TASK INSTRUCTIONS:
Each line of the listing below containing the word "green" should be returned.

DATA TO USE: Begin

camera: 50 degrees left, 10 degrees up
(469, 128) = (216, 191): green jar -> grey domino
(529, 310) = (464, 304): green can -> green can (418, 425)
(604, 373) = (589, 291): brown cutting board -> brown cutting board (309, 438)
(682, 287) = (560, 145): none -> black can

DATA TO USE: End

COMPLETED EXERCISE:
(469, 128) = (216, 191): green jar -> grey domino
(529, 310) = (464, 304): green can -> green can (418, 425)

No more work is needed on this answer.